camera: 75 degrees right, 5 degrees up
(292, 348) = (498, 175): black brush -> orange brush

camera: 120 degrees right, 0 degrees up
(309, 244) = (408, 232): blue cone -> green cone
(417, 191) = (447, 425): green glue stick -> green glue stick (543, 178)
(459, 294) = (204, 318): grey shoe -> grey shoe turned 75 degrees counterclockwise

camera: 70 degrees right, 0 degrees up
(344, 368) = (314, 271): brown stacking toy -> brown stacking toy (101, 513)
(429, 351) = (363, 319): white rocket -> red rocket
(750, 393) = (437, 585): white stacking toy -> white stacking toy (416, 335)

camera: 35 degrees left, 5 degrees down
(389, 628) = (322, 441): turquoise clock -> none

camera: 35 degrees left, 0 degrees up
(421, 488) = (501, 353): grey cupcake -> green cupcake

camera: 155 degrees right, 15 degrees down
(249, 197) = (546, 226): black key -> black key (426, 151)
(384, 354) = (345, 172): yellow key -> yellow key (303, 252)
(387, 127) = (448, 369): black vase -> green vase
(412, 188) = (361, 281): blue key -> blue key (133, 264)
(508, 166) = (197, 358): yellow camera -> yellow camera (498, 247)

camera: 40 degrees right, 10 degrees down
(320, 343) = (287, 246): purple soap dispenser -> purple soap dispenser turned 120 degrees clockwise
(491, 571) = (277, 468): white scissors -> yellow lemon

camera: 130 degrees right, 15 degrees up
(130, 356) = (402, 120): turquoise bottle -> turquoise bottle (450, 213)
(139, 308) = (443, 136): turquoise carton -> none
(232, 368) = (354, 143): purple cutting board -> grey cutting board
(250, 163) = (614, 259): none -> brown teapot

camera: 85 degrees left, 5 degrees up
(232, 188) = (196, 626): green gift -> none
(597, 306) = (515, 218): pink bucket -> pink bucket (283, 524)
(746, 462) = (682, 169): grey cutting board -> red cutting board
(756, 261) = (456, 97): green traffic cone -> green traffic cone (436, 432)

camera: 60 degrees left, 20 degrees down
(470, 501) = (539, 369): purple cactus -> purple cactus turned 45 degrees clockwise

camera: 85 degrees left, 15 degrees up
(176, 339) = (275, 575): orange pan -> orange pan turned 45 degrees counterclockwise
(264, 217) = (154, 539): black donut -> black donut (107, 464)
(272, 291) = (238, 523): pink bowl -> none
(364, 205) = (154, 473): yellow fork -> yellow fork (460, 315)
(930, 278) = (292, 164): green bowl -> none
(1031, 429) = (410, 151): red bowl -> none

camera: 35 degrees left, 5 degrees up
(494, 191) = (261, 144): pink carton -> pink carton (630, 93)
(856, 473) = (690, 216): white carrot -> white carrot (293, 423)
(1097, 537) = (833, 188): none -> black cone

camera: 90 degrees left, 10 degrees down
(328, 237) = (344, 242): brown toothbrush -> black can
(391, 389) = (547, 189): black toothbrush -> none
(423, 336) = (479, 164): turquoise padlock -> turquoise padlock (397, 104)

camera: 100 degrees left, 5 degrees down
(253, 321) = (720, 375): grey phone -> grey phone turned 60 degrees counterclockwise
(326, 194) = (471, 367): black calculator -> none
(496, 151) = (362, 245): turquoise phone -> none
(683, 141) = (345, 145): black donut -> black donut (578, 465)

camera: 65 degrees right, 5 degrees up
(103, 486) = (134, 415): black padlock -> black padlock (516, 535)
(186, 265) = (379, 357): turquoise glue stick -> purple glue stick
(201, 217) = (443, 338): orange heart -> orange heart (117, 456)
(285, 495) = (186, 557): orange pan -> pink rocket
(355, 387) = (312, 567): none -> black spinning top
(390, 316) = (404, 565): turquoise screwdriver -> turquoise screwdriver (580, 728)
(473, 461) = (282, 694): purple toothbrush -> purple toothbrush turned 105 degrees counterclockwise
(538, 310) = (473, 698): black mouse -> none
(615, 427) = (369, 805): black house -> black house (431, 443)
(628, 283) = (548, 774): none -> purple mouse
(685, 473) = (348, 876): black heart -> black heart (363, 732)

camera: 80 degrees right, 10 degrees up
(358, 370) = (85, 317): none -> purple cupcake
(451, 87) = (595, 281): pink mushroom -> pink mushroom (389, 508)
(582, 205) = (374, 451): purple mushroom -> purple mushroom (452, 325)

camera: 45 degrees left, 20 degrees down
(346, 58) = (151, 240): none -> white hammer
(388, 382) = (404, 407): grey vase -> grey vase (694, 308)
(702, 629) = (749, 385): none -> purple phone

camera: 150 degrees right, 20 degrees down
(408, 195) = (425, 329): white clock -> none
----
**ABOUT THIS TASK:**
Up to and including the last line above, starting with the line that contains "(702, 629) = (749, 385): none -> purple phone", return each line exactly and nothing else.

**RESULT FOR THIS EXERCISE:**
(702, 629) = (749, 385): none -> purple phone

camera: 150 degrees right, 20 degrees down
(408, 195) = (425, 329): white clock -> none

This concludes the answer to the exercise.